# What this task involves:
Copy exactly the stretch of data below from the line with "none -> red mushroom [537,401,595,457]" through the line with "camera: 110 degrees right, 20 degrees up", including both of those lines.

# Data:
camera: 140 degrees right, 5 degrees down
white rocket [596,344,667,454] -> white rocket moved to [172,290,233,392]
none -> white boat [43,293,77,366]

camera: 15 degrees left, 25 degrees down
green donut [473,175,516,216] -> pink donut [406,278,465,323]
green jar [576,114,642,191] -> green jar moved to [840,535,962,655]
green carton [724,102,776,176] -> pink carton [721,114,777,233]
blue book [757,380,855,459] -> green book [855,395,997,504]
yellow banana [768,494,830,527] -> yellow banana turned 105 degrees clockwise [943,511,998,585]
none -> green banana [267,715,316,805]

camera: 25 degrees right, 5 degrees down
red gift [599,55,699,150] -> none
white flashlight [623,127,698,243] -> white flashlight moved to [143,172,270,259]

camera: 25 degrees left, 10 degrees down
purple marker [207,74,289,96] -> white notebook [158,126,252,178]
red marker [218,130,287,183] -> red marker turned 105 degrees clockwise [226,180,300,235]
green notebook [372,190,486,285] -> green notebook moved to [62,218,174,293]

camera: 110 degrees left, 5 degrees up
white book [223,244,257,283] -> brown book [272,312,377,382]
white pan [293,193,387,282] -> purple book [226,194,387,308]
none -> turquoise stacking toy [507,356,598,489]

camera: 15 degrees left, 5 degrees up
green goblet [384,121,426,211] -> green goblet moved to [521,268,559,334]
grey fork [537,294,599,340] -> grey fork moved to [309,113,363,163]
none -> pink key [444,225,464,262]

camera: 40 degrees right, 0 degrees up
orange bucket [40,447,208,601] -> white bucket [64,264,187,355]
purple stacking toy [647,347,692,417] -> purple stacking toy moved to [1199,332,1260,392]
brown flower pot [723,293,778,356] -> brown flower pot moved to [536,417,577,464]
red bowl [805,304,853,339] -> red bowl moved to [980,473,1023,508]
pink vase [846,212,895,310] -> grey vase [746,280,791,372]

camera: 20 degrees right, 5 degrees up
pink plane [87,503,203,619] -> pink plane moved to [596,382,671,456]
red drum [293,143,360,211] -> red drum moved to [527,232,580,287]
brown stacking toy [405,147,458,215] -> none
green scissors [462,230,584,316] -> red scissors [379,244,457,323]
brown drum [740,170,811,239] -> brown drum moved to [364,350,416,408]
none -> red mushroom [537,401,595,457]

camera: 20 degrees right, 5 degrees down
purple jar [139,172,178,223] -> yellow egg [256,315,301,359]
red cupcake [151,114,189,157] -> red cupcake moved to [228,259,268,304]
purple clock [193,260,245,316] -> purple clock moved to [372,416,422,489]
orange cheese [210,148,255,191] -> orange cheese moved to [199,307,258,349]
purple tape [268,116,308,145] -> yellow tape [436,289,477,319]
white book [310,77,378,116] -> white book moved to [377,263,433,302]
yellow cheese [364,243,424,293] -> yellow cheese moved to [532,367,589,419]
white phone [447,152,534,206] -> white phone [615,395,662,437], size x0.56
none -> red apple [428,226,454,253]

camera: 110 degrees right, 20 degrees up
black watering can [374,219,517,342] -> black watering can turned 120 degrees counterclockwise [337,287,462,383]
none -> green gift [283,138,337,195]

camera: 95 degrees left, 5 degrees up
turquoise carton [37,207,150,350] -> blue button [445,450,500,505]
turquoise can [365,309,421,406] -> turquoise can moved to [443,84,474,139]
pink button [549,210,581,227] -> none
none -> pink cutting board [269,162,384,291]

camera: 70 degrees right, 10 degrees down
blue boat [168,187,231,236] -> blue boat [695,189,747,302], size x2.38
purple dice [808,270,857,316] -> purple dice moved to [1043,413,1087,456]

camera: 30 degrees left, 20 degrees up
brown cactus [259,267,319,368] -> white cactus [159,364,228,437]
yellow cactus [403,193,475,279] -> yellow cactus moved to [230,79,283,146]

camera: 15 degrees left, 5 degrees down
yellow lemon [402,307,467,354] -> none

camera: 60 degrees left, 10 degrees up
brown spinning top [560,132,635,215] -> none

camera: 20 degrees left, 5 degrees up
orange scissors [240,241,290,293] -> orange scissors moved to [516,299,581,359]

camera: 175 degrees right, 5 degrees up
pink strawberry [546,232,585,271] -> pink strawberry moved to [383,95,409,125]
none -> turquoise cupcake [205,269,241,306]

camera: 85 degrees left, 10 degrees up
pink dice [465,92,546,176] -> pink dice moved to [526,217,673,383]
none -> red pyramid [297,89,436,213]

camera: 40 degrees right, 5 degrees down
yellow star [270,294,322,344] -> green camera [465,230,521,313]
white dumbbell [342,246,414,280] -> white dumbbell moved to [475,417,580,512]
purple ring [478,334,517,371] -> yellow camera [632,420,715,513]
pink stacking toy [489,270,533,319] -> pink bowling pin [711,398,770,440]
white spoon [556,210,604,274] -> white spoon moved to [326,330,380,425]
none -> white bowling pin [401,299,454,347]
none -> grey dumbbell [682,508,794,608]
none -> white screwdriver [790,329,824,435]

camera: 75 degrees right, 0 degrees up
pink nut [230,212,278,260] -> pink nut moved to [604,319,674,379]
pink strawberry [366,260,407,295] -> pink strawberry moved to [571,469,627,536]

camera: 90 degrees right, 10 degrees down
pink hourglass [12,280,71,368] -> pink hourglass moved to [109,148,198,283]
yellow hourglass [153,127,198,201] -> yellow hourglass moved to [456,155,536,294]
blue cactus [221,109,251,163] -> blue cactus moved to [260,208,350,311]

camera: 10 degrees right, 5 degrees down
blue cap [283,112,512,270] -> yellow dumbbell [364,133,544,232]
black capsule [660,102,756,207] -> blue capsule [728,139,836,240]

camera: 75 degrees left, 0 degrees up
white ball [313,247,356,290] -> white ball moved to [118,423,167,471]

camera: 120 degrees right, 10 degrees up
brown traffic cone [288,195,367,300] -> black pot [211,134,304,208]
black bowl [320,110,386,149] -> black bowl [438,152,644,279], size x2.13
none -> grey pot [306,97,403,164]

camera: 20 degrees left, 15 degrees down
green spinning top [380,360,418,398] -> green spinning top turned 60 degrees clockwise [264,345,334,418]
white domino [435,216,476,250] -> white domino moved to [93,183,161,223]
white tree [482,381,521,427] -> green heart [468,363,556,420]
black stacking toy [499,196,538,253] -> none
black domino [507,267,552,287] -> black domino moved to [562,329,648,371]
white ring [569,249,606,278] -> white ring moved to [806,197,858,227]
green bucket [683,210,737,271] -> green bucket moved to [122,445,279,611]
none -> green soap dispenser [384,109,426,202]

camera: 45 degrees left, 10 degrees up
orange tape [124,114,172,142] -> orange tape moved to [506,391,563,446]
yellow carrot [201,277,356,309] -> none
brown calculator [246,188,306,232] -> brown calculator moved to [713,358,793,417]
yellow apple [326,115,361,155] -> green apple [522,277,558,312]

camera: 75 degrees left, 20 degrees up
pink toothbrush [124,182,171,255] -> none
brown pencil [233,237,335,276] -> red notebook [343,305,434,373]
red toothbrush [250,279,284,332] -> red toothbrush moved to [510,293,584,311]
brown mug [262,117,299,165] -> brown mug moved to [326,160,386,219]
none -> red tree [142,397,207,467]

# Response box:
none -> red mushroom [537,401,595,457]

camera: 20 degrees right, 5 degrees down
purple jar [139,172,178,223] -> yellow egg [256,315,301,359]
red cupcake [151,114,189,157] -> red cupcake moved to [228,259,268,304]
purple clock [193,260,245,316] -> purple clock moved to [372,416,422,489]
orange cheese [210,148,255,191] -> orange cheese moved to [199,307,258,349]
purple tape [268,116,308,145] -> yellow tape [436,289,477,319]
white book [310,77,378,116] -> white book moved to [377,263,433,302]
yellow cheese [364,243,424,293] -> yellow cheese moved to [532,367,589,419]
white phone [447,152,534,206] -> white phone [615,395,662,437], size x0.56
none -> red apple [428,226,454,253]

camera: 110 degrees right, 20 degrees up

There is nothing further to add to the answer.